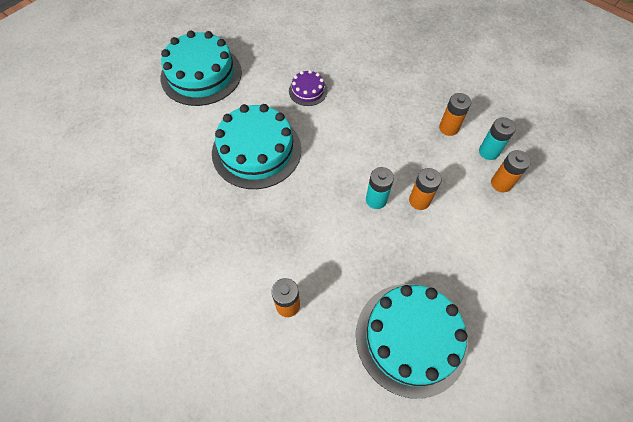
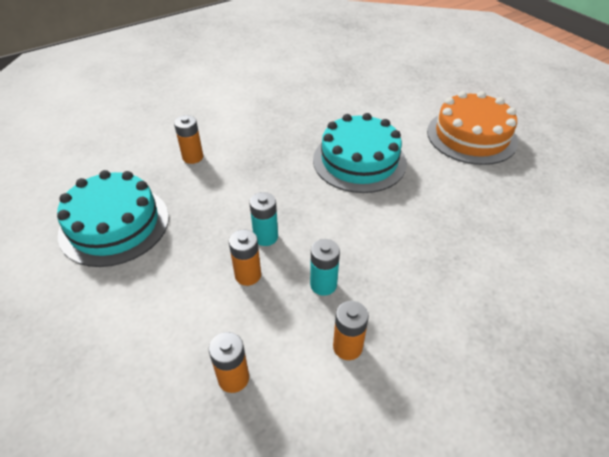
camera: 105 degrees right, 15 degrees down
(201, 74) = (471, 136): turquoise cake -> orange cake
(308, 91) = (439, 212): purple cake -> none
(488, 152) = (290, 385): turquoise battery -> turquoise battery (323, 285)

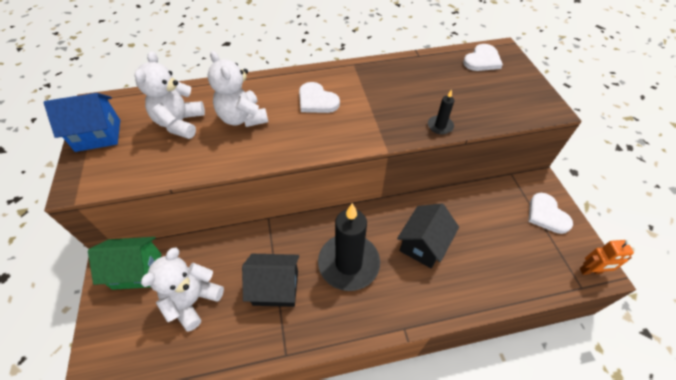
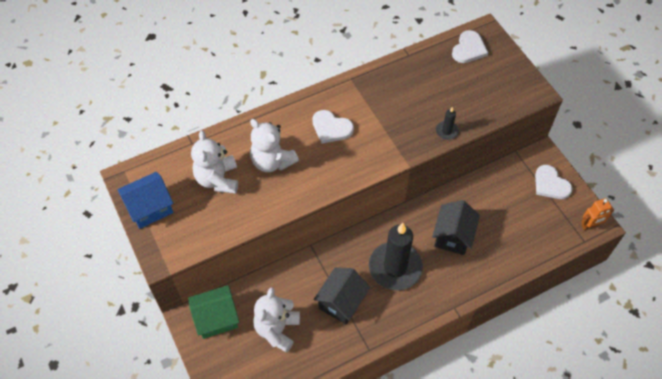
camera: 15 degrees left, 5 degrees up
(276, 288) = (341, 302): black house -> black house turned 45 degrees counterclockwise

*Your objective*
Lines with the string "degrees": pick each one out of the material and return it.

*Task result*
camera: 105 degrees right, 15 degrees down
camera: 15 degrees left, 5 degrees up
(276, 288) = (341, 302): black house -> black house turned 45 degrees counterclockwise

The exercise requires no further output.